Exercise input:
----------

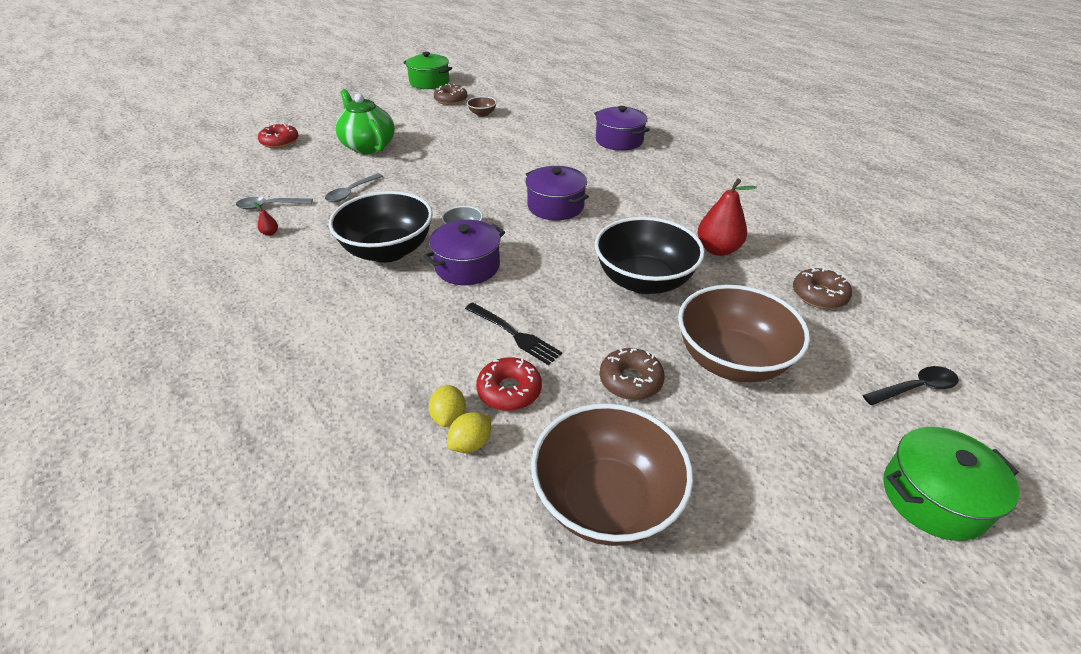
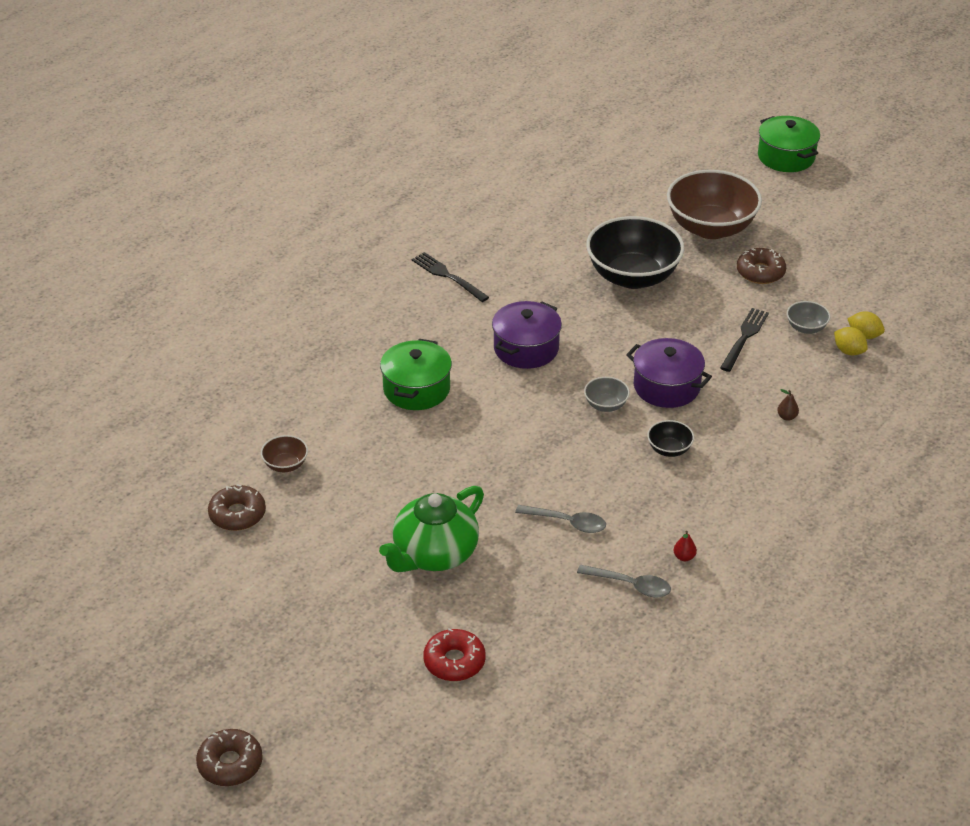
camera: 105 degrees left, 0 degrees up
(269, 206) = (630, 585): grey spoon -> grey spoon turned 45 degrees counterclockwise
(377, 331) = (787, 417): none -> brown pear
(388, 251) = (669, 449): black bowl -> black bowl, size x0.43
(429, 82) = (161, 564): green pot -> green pot (416, 389)
(449, 417) = (848, 351): yellow lemon -> yellow lemon turned 60 degrees clockwise
(509, 390) = (806, 328): red donut -> grey bowl
(606, 500) = (868, 272): brown bowl -> none
(619, 140) = (338, 321): purple pot -> none
(666, 186) = (447, 276): none -> black fork
(717, 249) = (561, 238): red pear -> none
(819, 295) = (605, 186): brown donut -> brown donut (230, 764)
(915, 388) = (693, 153): black spoon -> none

----------

A verbatim copy of the data, pictures removed, is the expected result.

camera: 105 degrees left, 0 degrees up
(269, 206) = (630, 585): grey spoon -> grey spoon turned 45 degrees counterclockwise
(377, 331) = (787, 417): none -> brown pear
(388, 251) = (669, 449): black bowl -> black bowl, size x0.43
(429, 82) = (161, 564): green pot -> green pot (416, 389)
(449, 417) = (848, 351): yellow lemon -> yellow lemon turned 60 degrees clockwise
(509, 390) = (806, 328): red donut -> grey bowl
(606, 500) = (868, 272): brown bowl -> none
(619, 140) = (338, 321): purple pot -> none
(666, 186) = (447, 276): none -> black fork
(717, 249) = (561, 238): red pear -> none
(819, 295) = (605, 186): brown donut -> brown donut (230, 764)
(915, 388) = (693, 153): black spoon -> none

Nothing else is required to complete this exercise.